Before-and-after coordinate records

::::

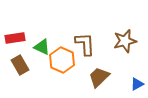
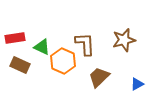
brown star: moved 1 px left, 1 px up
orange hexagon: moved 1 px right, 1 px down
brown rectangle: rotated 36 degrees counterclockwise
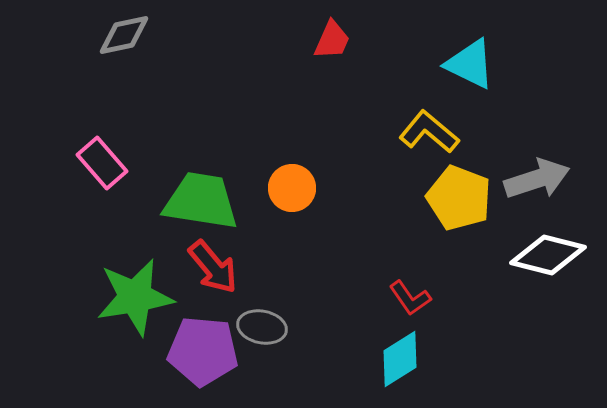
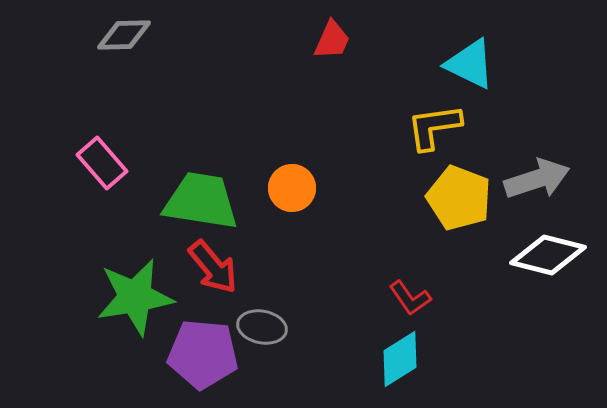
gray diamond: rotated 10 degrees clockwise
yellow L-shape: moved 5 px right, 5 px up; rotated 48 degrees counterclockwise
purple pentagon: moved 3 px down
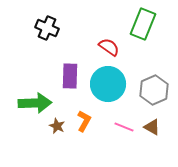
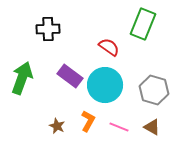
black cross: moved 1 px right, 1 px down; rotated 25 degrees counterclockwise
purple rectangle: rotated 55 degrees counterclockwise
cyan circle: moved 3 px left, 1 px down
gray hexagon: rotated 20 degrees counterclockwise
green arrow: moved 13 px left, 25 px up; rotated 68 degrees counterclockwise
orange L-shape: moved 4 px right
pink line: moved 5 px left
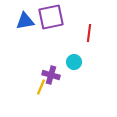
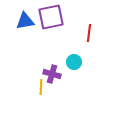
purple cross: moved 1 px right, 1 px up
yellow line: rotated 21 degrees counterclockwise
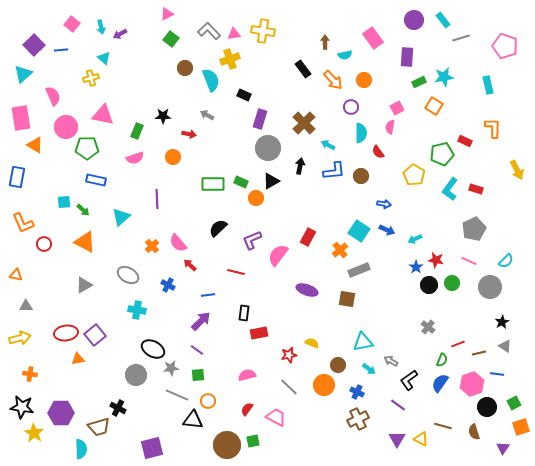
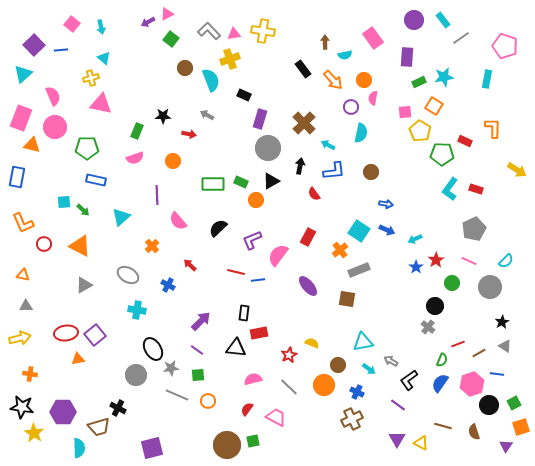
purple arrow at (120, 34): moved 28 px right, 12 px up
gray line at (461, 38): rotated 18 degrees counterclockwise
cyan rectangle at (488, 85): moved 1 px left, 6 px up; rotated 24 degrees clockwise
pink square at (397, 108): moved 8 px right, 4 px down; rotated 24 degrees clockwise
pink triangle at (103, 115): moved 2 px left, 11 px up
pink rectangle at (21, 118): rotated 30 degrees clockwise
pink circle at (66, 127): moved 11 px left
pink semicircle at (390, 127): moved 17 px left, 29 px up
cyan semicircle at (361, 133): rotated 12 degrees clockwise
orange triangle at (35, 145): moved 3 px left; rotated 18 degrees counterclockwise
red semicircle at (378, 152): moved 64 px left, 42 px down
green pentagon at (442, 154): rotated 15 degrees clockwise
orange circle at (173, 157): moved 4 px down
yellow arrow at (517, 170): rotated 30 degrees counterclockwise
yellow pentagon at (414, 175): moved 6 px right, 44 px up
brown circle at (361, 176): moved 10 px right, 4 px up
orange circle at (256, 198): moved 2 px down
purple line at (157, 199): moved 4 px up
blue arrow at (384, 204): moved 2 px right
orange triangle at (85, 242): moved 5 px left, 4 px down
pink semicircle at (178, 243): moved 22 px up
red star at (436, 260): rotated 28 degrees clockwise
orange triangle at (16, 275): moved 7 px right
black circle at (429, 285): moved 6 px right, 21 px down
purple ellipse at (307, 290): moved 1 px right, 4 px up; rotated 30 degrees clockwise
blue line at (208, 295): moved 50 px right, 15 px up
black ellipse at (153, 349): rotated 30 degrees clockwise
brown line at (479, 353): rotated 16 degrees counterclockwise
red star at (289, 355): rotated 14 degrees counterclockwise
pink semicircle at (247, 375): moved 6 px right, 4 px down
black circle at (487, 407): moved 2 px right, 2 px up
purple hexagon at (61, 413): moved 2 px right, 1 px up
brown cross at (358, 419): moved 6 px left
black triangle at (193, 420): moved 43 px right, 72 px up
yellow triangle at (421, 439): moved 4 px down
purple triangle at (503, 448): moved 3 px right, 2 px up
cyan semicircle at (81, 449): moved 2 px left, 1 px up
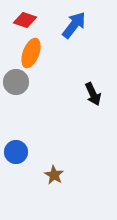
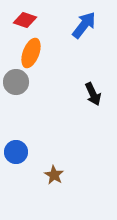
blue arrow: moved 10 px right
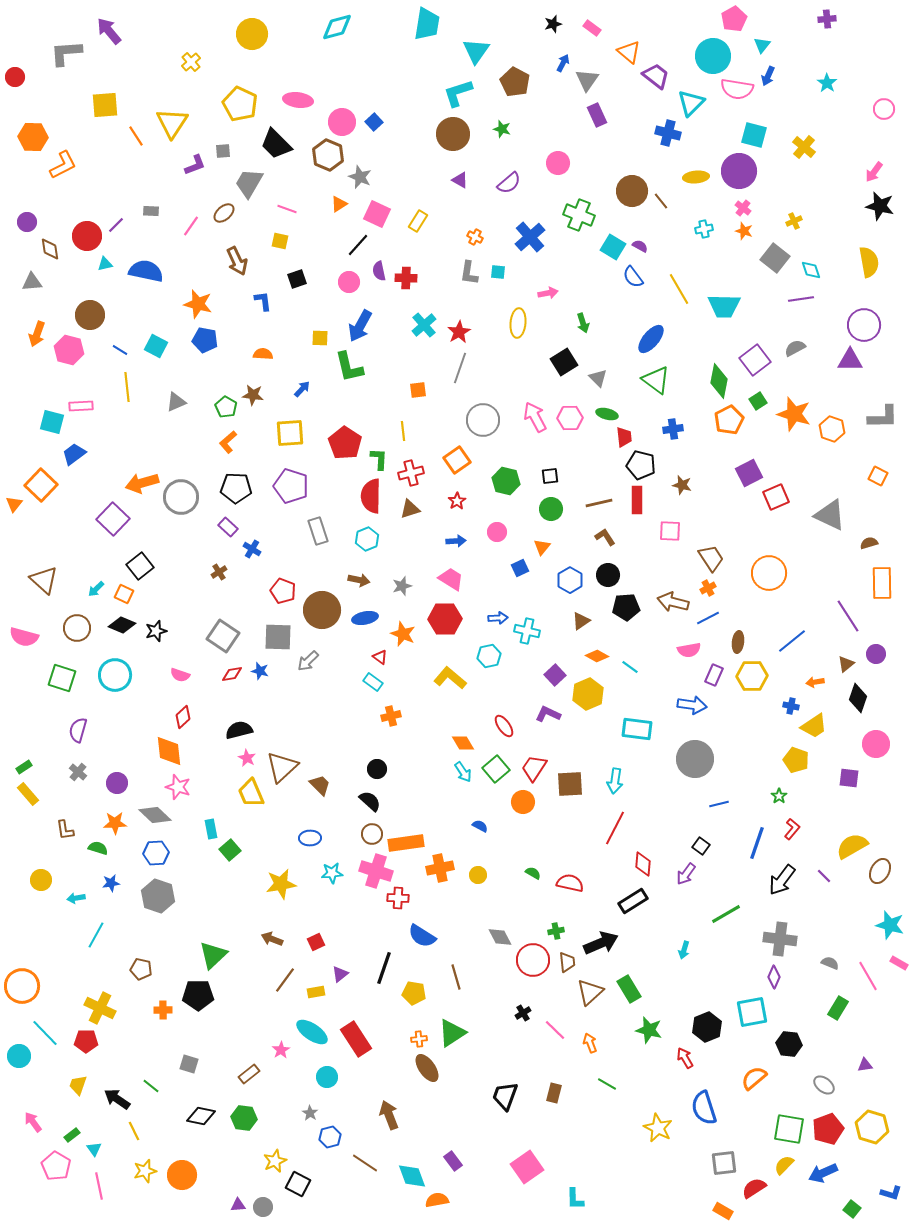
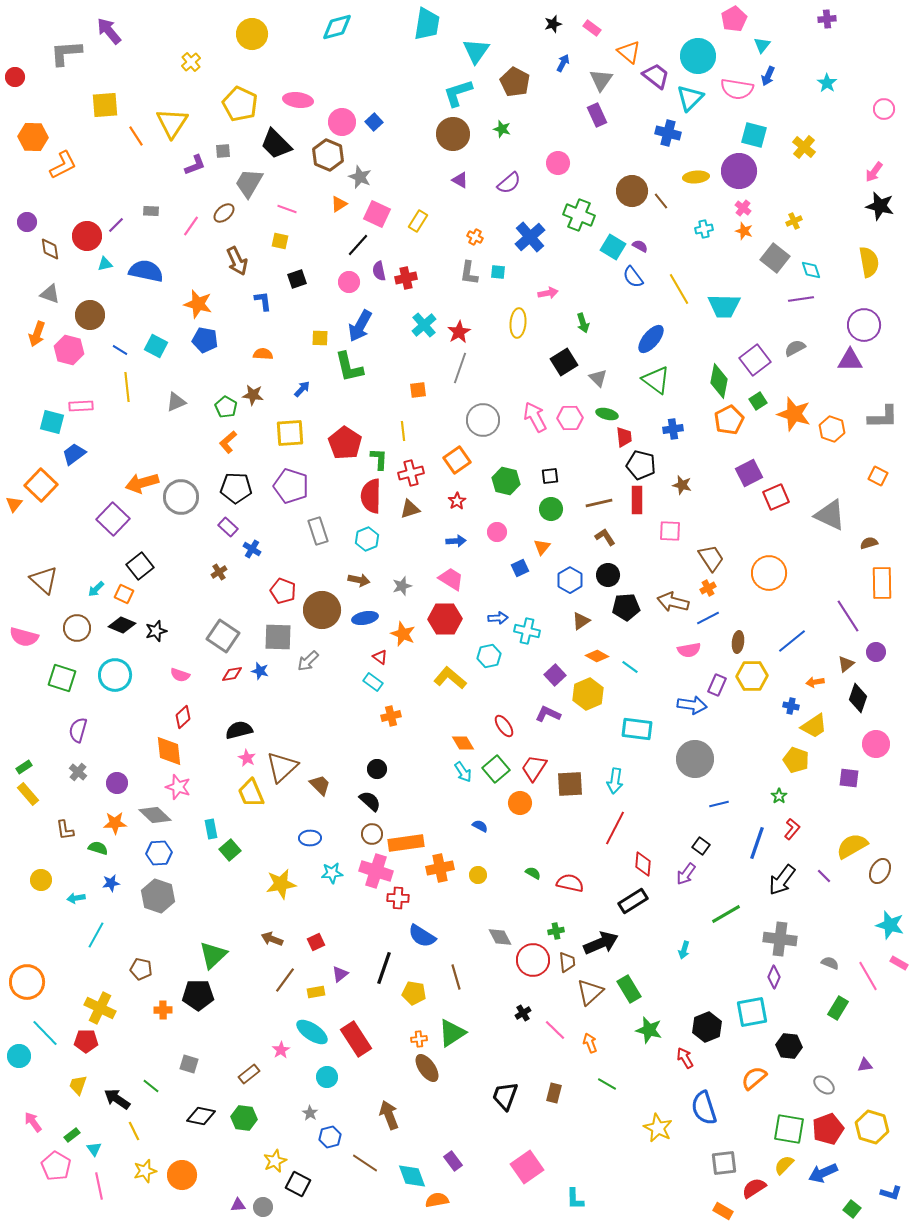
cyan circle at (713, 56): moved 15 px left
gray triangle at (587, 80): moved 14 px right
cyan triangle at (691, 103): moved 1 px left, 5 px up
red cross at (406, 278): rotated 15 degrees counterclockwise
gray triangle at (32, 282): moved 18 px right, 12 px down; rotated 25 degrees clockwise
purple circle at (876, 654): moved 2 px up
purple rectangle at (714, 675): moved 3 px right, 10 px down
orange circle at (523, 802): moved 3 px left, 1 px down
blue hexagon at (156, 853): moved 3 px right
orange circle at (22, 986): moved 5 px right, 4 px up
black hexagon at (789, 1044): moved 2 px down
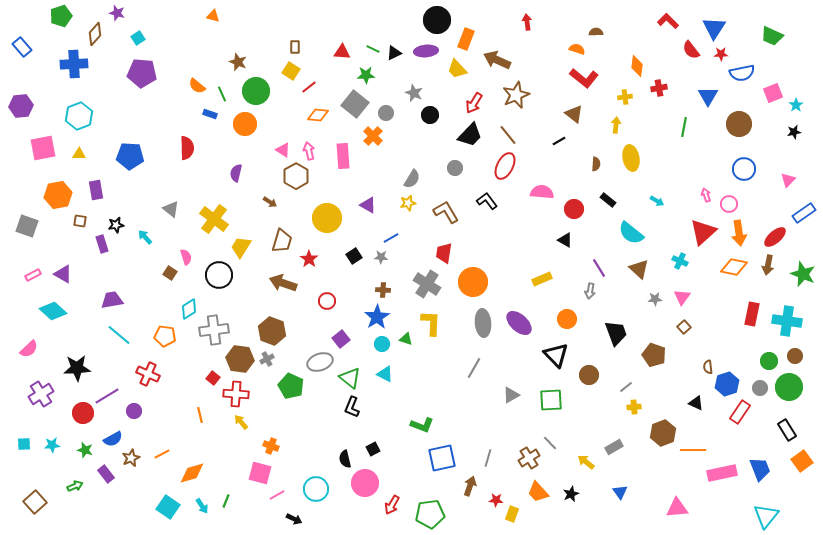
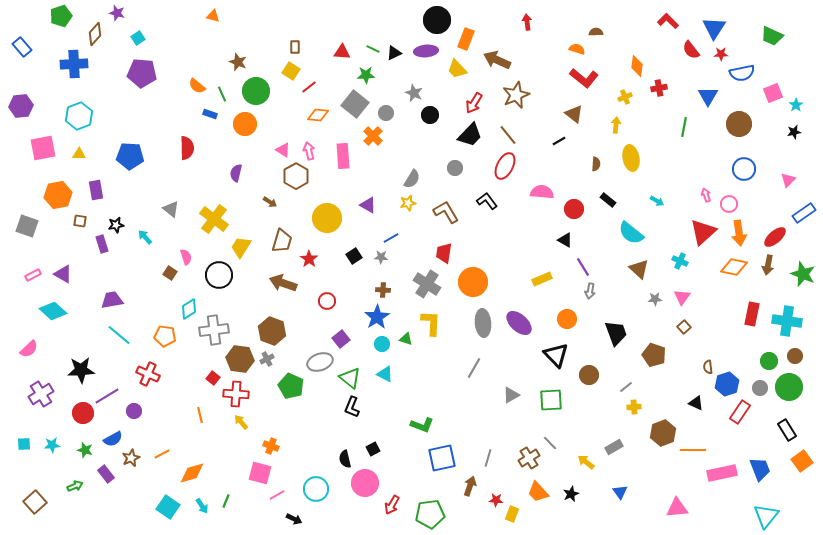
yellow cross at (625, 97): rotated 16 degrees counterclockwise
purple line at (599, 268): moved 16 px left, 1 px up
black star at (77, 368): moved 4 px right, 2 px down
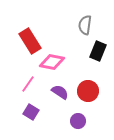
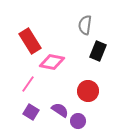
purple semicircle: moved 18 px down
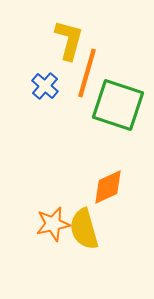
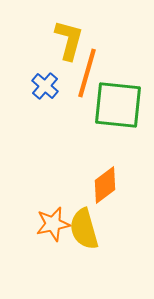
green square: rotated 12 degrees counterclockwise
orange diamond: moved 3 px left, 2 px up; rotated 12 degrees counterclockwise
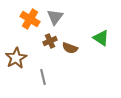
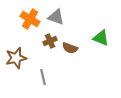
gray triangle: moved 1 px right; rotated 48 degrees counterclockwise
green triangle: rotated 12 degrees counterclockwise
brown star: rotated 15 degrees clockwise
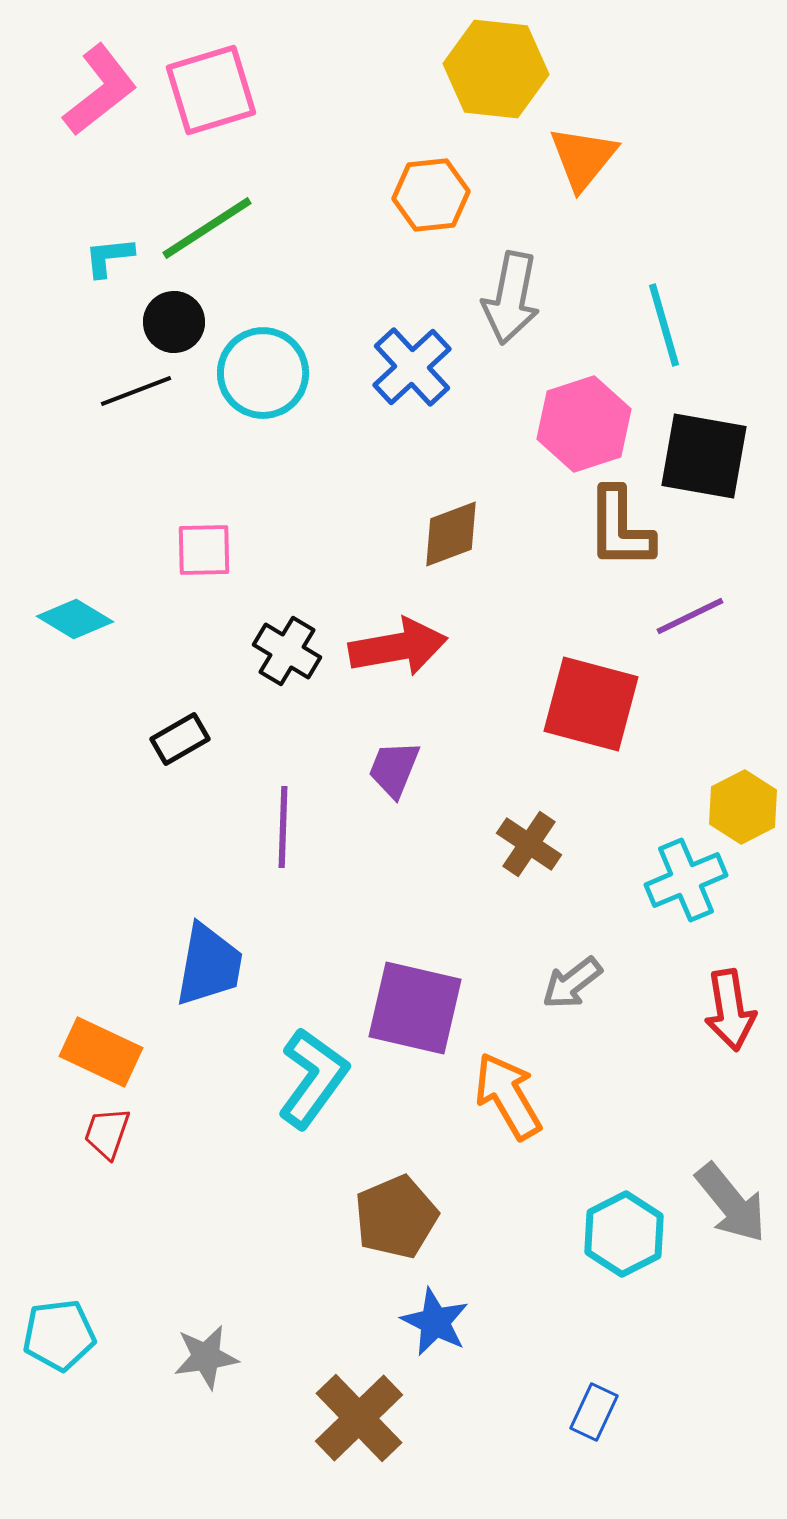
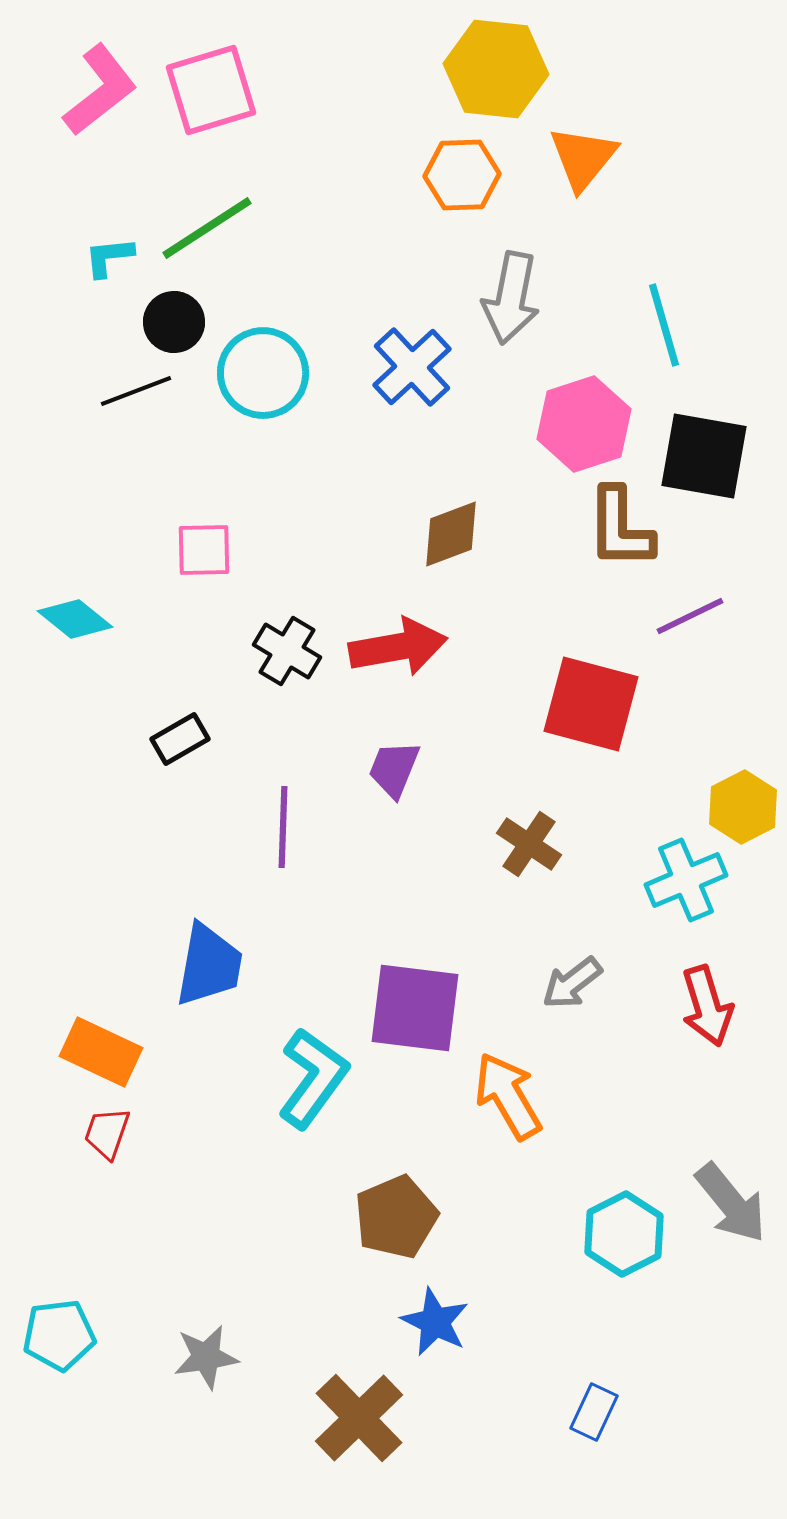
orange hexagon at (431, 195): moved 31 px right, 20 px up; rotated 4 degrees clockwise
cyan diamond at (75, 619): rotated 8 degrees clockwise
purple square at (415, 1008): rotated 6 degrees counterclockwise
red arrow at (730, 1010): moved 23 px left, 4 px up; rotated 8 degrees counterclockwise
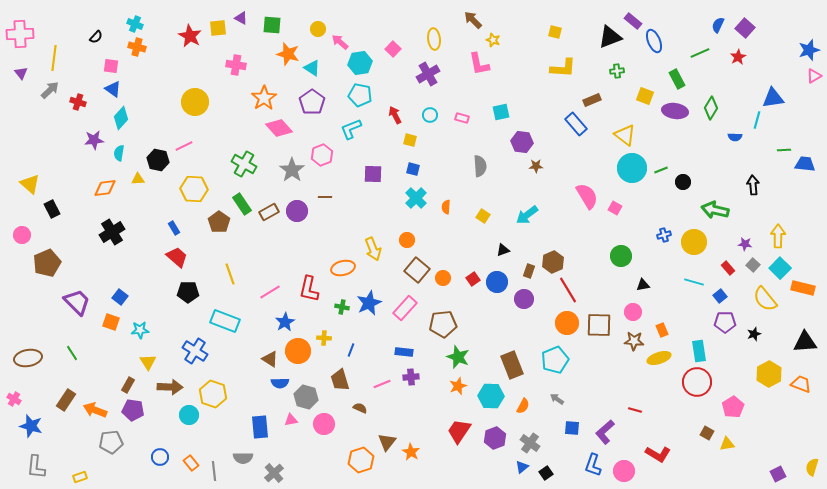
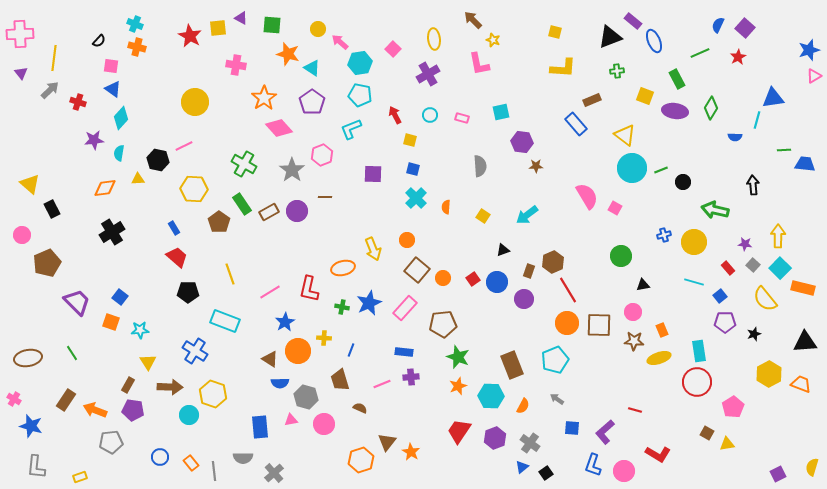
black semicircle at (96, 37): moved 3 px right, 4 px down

::::

Exercise aim -
Report all lines above with "diamond".

Solved exercise -
gray diamond: rotated 10 degrees clockwise
orange diamond: moved 3 px left, 2 px up; rotated 12 degrees counterclockwise
cyan diamond at (75, 619): rotated 8 degrees clockwise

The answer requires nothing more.